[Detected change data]

──────────

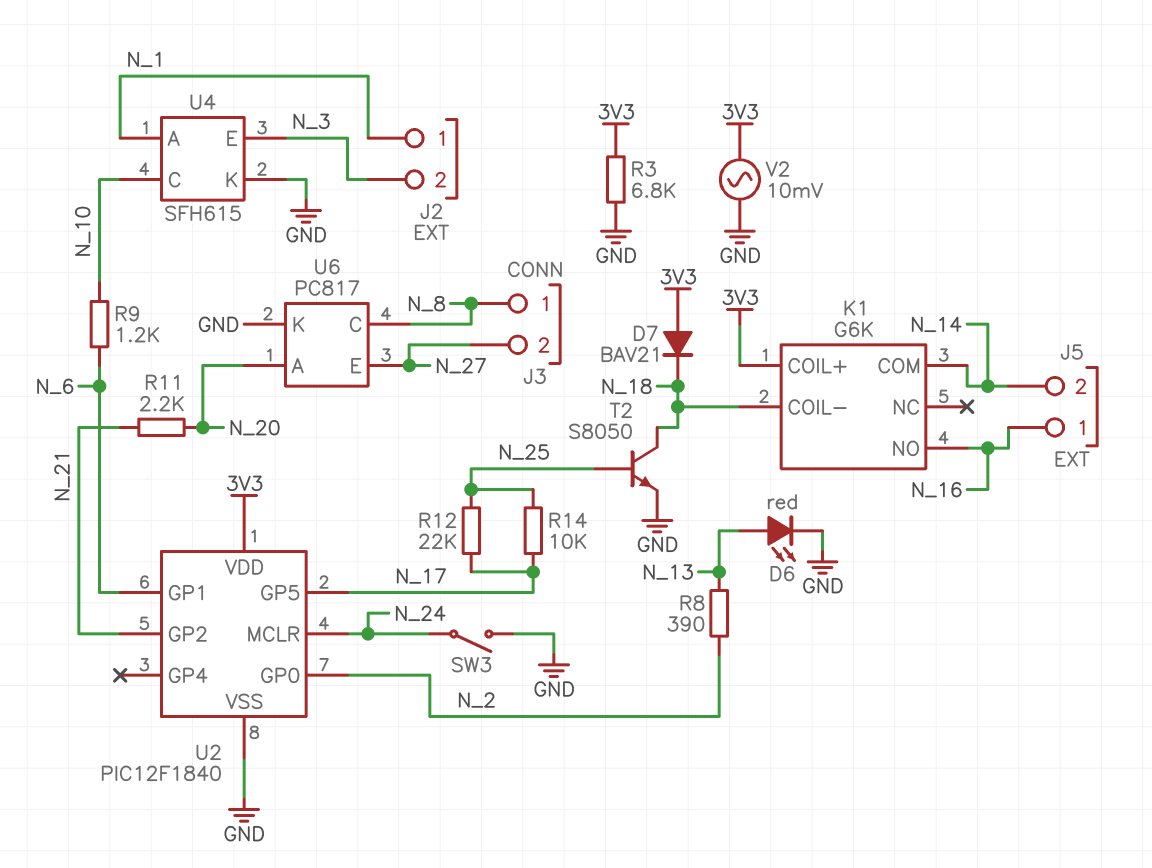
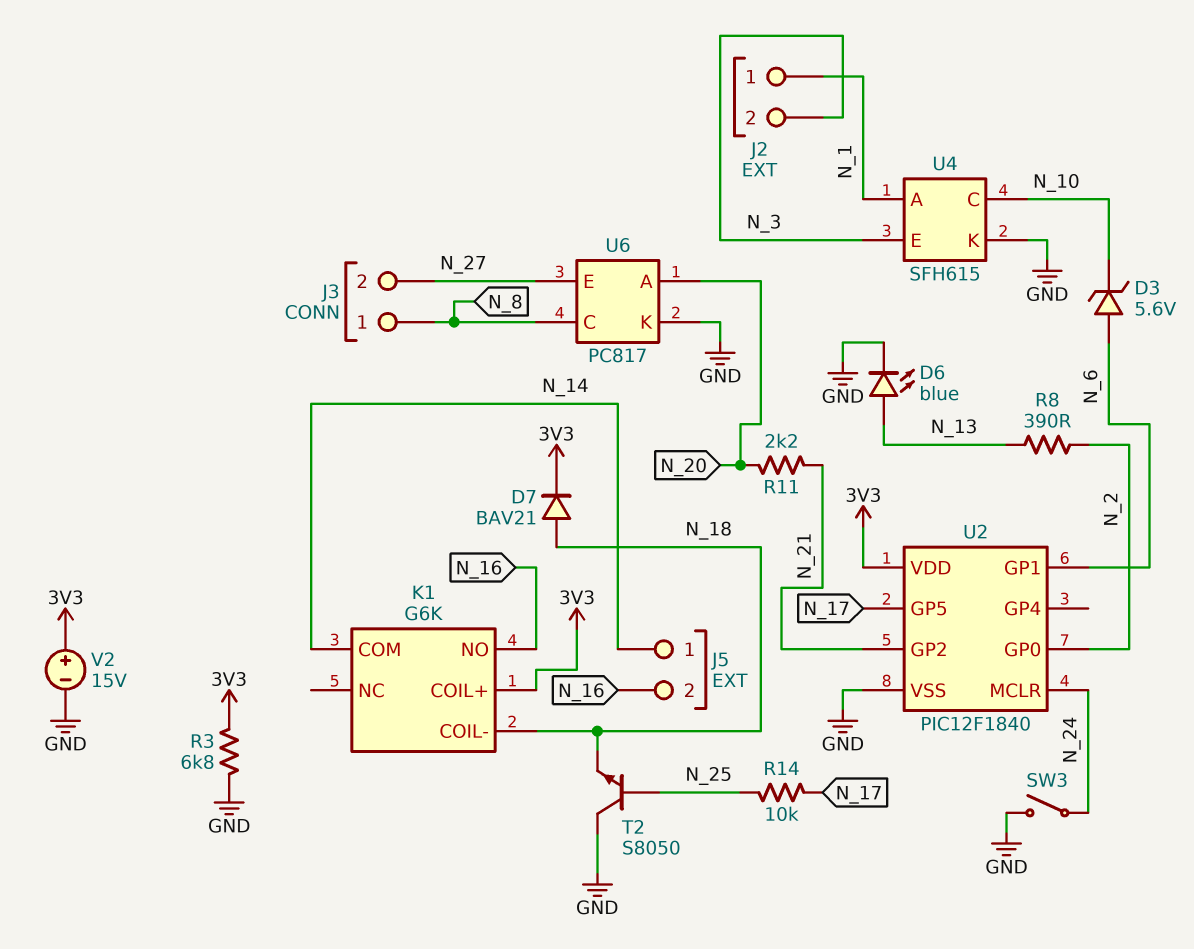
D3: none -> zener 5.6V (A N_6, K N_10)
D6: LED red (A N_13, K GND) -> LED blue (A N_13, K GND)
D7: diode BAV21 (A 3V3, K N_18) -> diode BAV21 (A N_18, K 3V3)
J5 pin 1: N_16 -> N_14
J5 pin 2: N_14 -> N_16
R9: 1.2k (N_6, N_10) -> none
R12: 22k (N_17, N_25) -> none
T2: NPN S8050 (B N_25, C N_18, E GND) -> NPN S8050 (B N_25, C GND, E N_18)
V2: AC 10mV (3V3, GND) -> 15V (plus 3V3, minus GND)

──────────

Using the records above, find and show each line with the string "none".

D3: none -> zener 5.6V (A N_6, K N_10)
R9: 1.2k (N_6, N_10) -> none
R12: 22k (N_17, N_25) -> none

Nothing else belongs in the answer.